-------- MATERIAL SUPPLIED --------
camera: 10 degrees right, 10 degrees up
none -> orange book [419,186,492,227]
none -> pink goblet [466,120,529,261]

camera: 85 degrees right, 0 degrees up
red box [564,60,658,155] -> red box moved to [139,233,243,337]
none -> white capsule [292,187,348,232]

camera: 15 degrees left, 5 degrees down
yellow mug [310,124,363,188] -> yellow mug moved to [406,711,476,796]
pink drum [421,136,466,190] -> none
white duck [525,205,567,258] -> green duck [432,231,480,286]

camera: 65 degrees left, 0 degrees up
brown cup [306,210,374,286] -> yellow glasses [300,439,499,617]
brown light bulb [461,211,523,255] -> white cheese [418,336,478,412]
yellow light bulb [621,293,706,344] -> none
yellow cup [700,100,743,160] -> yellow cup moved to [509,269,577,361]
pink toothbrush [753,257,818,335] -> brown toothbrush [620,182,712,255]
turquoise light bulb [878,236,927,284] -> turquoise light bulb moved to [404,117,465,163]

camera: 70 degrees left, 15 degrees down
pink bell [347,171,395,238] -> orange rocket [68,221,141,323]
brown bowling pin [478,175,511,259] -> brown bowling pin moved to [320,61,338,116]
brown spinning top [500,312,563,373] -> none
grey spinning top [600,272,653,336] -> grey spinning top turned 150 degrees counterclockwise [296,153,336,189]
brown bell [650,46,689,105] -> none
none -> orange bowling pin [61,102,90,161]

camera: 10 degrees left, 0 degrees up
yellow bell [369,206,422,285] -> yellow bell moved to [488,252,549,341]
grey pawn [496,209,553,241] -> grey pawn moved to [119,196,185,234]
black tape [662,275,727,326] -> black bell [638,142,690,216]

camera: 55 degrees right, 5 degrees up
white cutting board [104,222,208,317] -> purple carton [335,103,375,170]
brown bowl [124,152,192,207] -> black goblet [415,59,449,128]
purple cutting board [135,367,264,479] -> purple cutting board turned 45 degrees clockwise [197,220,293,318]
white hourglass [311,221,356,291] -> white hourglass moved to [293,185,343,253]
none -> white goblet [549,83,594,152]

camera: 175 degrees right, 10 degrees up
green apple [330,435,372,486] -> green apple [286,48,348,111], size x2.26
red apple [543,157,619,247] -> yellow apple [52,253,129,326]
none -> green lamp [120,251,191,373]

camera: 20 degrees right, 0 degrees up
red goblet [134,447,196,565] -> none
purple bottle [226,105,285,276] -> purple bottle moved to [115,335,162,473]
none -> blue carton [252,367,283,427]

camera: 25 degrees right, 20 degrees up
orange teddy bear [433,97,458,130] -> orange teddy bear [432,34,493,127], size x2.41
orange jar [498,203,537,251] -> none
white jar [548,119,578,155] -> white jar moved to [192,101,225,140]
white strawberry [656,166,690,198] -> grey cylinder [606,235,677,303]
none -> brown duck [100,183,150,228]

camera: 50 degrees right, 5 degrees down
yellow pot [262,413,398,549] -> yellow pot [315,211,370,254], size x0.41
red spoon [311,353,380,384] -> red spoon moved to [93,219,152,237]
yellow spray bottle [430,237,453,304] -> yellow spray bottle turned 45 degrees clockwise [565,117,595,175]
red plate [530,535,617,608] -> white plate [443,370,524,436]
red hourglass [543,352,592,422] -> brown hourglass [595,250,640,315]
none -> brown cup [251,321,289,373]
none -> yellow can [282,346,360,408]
--------
In the listing above, some lines may hold the string "green". Report how many, and nothing more.

OUTPUT BELOW.
3